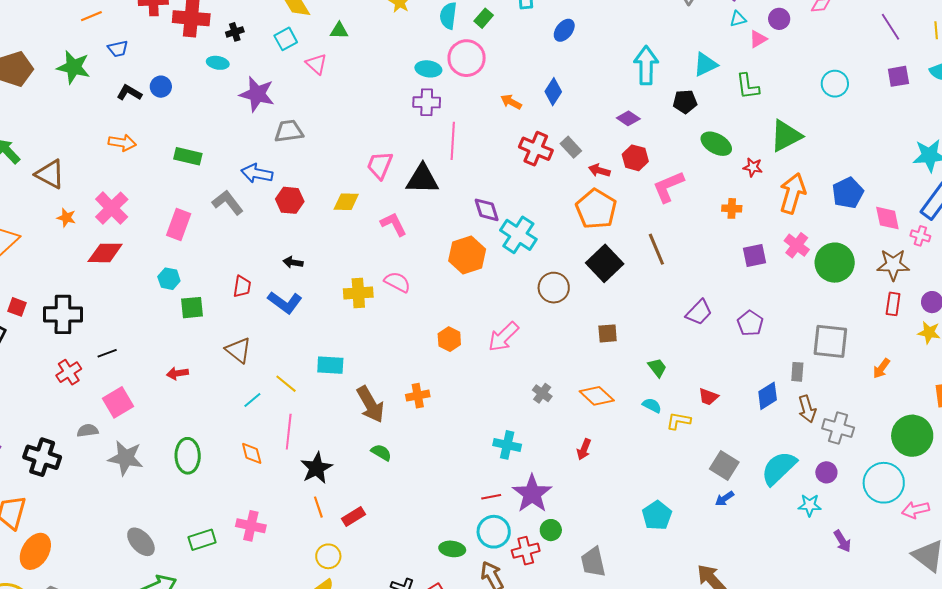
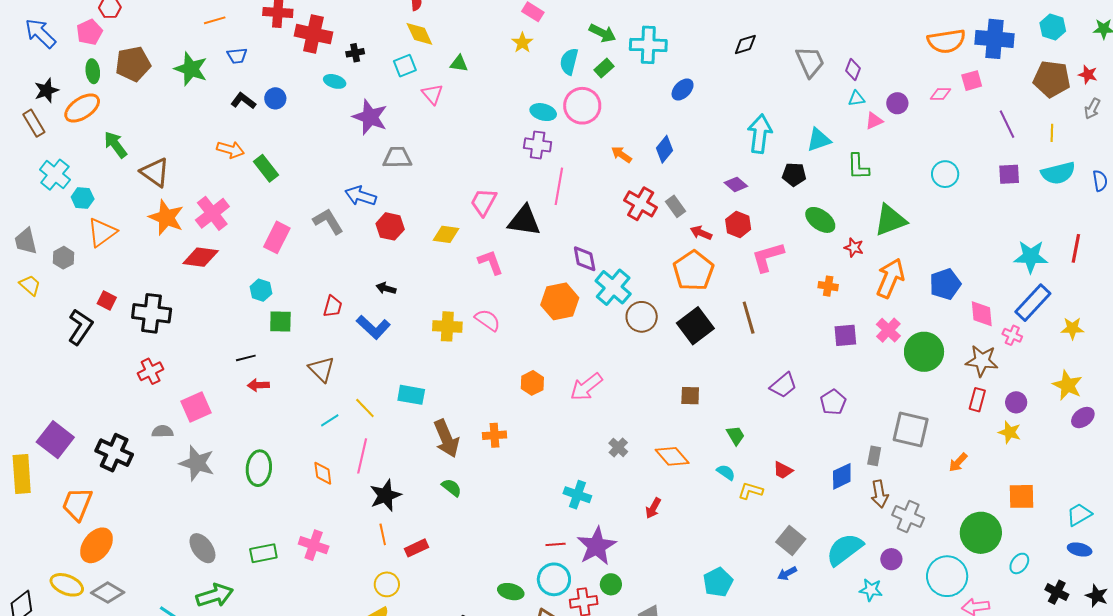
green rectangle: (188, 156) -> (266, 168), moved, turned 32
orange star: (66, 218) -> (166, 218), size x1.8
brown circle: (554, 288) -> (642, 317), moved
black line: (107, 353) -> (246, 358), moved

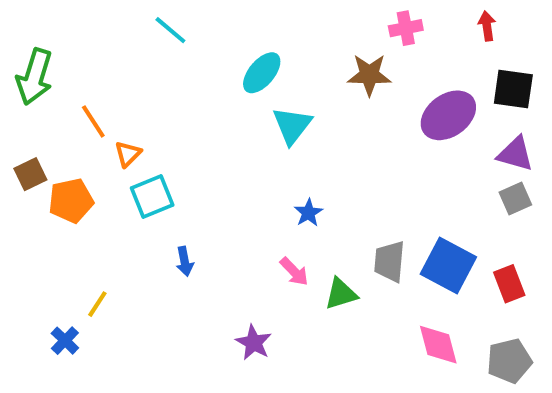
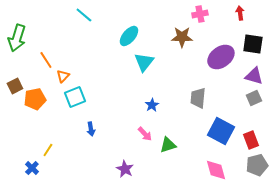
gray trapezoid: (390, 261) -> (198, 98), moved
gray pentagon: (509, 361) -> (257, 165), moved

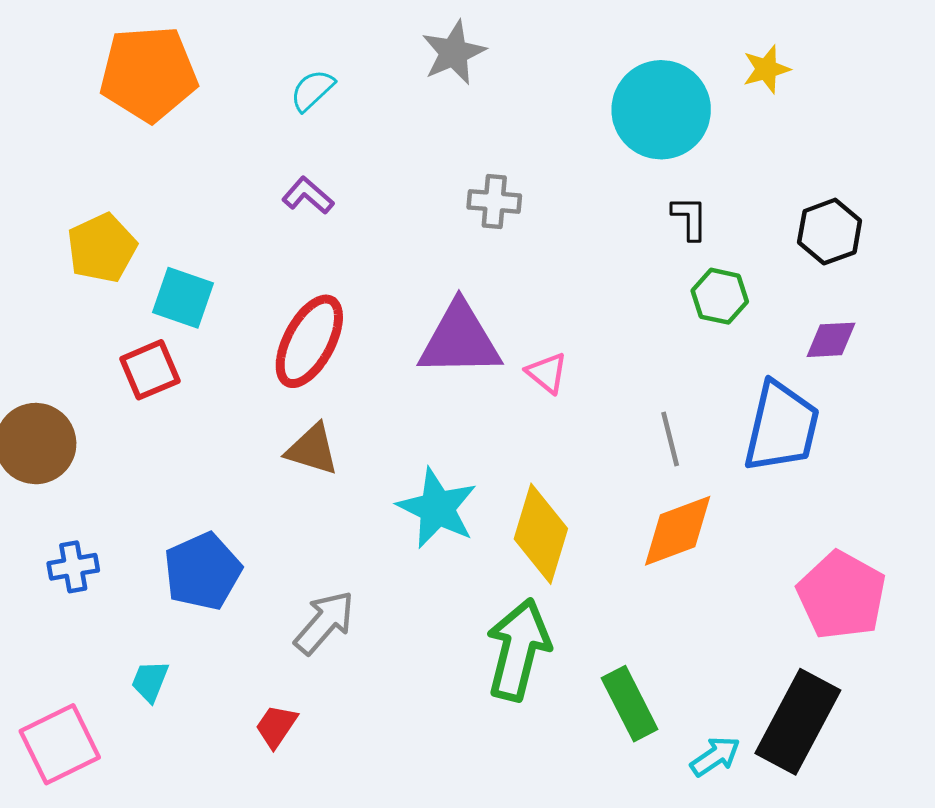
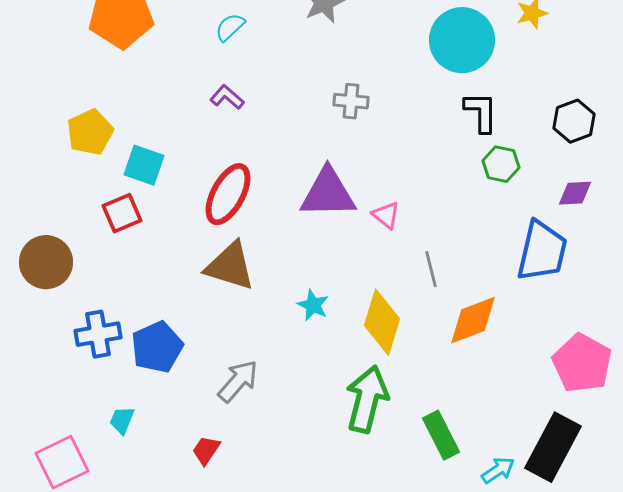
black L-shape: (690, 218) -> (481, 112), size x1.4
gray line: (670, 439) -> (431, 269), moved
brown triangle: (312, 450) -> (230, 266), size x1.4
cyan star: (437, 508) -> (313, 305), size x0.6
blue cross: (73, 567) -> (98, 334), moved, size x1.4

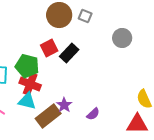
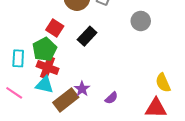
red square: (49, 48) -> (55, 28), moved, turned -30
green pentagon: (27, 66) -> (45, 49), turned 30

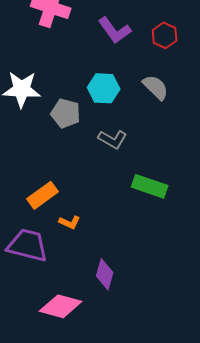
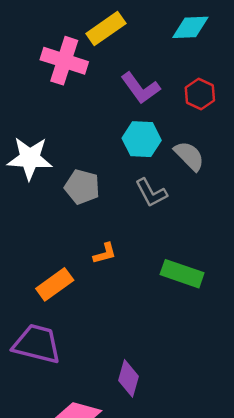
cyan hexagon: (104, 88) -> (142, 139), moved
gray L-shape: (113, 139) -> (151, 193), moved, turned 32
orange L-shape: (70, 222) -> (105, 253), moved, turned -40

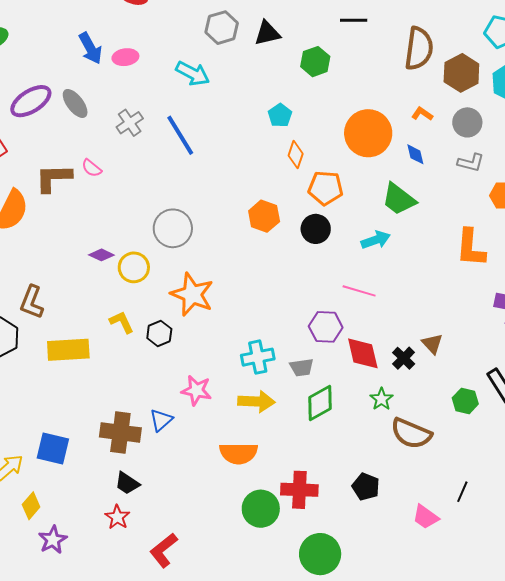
####################
Retype the lines starting with the one that holds "blue cross: (73, 567)" and ending with the last line of the data above, both included; skip the pictures.

● Result for this task:
blue cross: (73, 567) -> (98, 334), moved, size x1.4

red square: (49, 48) -> (55, 28), moved, turned -30
green pentagon: (27, 66) -> (45, 49), turned 30

cyan hexagon: (104, 88) -> (142, 139), moved
gray L-shape: (113, 139) -> (151, 193), moved, turned 32
orange L-shape: (70, 222) -> (105, 253), moved, turned -40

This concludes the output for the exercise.